• **The problem**
Would you retype the whole listing exactly, leaving its pictures out?

• **Data section**
****
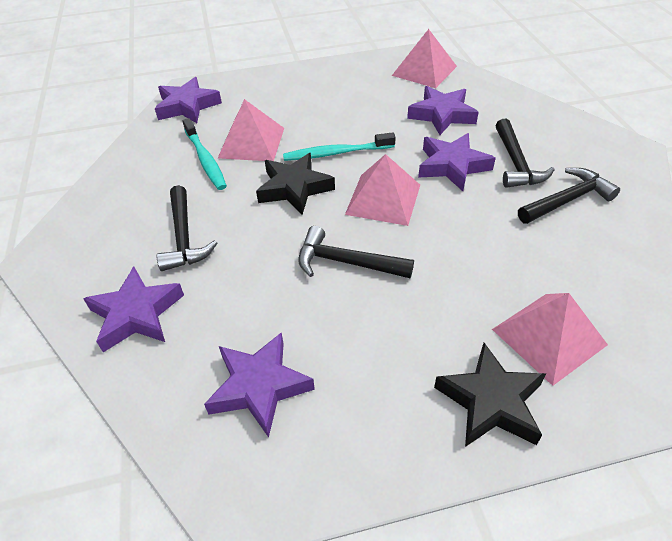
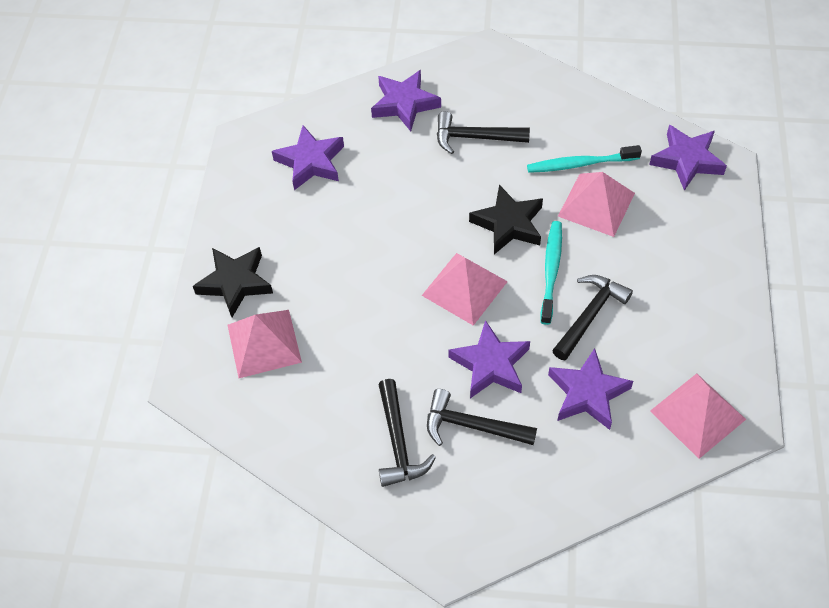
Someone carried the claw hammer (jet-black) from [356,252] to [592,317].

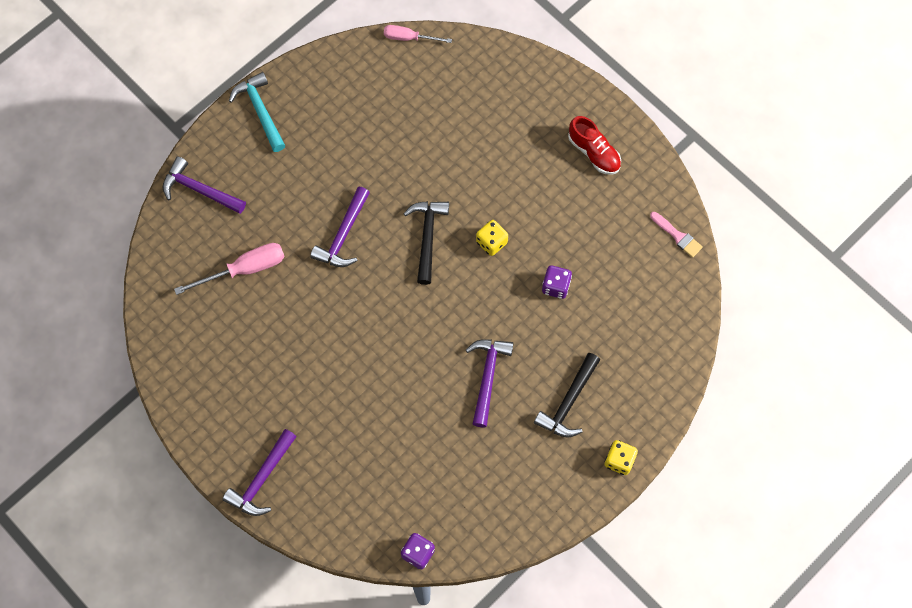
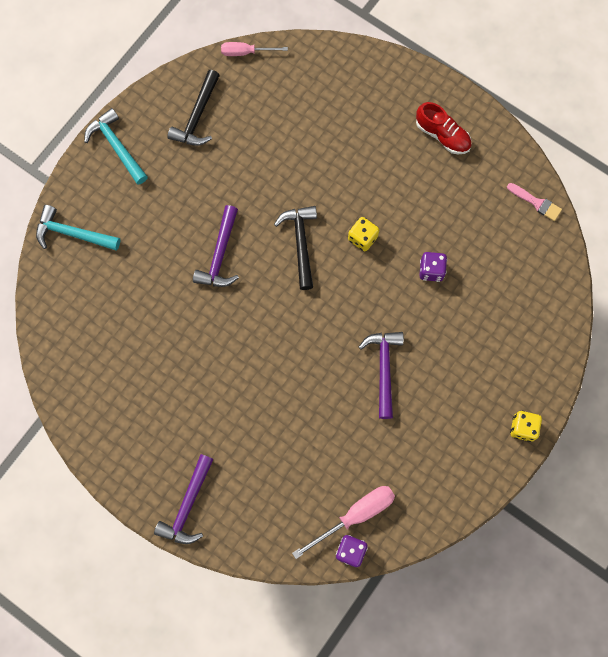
Someone repainted the claw hammer (purple) at [204,185], which became the claw hammer (turquoise) at [78,228]. Someone carried the claw hammer (jet-black) from [567,395] to [193,108]. Someone carried the screwdriver (pink) from [229,269] to [343,522].

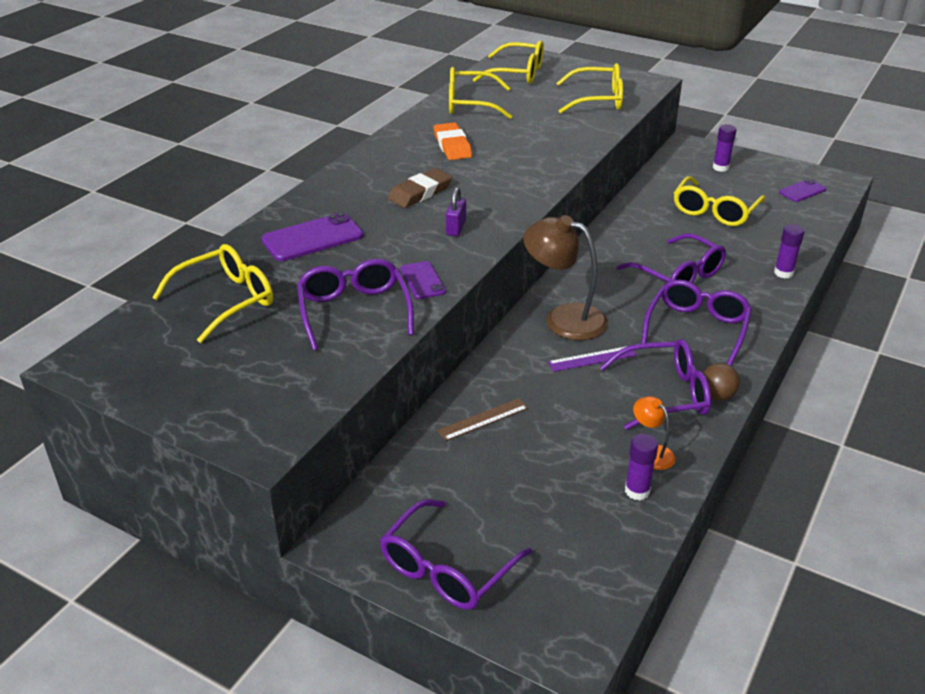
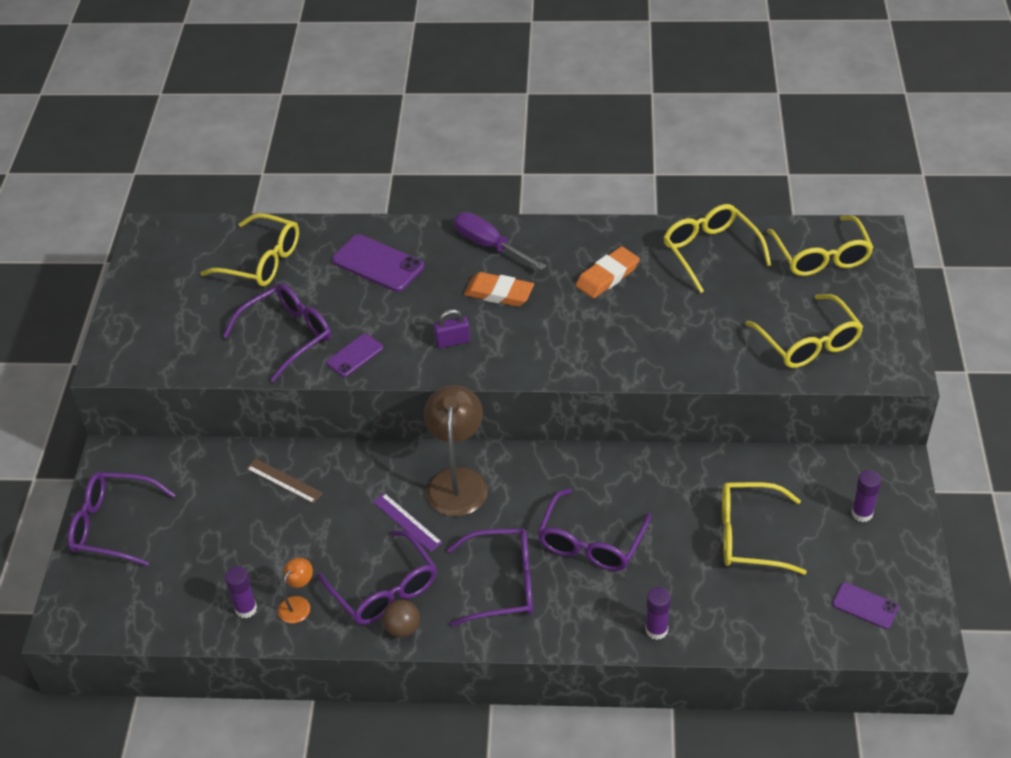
Someone put down the screwdriver (purple) at [500,241]. Someone repainted the eraser (brown) at [420,188], which became the eraser (orange) at [499,289].

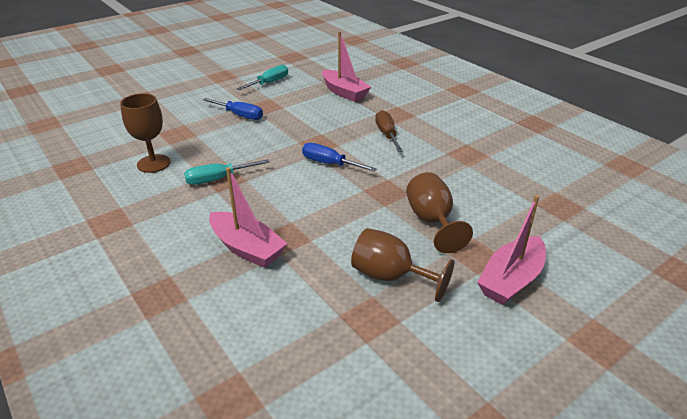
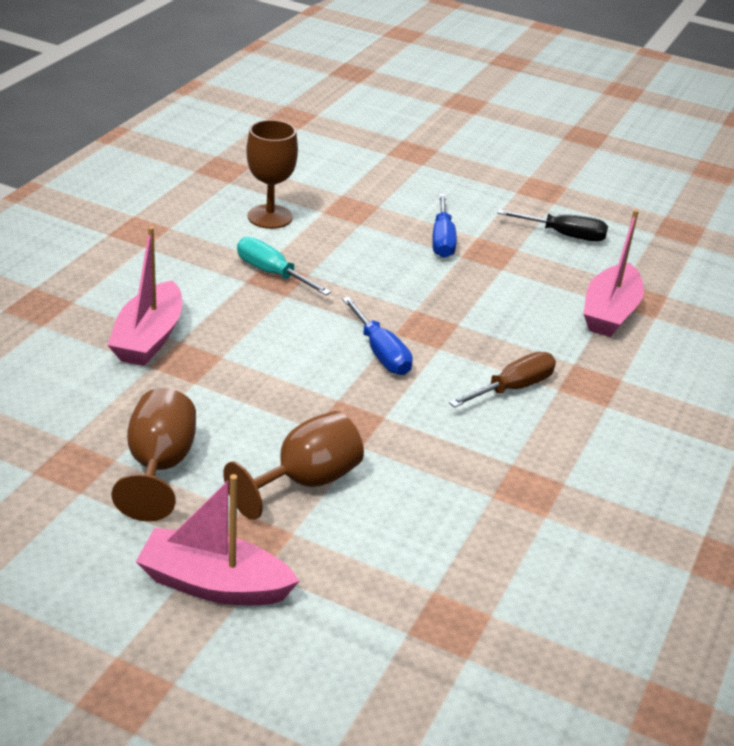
Someone rotated the screwdriver (royal blue) at [339,157] by 150 degrees clockwise. Someone repainted the screwdriver (turquoise) at [262,77], which became the screwdriver (jet-black) at [552,225].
****
• **Solution to the problem**
Someone carried the claw hammer (jet-black) from [356,252] to [592,317].

Someone repainted the claw hammer (purple) at [204,185], which became the claw hammer (turquoise) at [78,228]. Someone carried the claw hammer (jet-black) from [567,395] to [193,108]. Someone carried the screwdriver (pink) from [229,269] to [343,522].

Someone put down the screwdriver (purple) at [500,241]. Someone repainted the eraser (brown) at [420,188], which became the eraser (orange) at [499,289].

Someone rotated the screwdriver (royal blue) at [339,157] by 150 degrees clockwise. Someone repainted the screwdriver (turquoise) at [262,77], which became the screwdriver (jet-black) at [552,225].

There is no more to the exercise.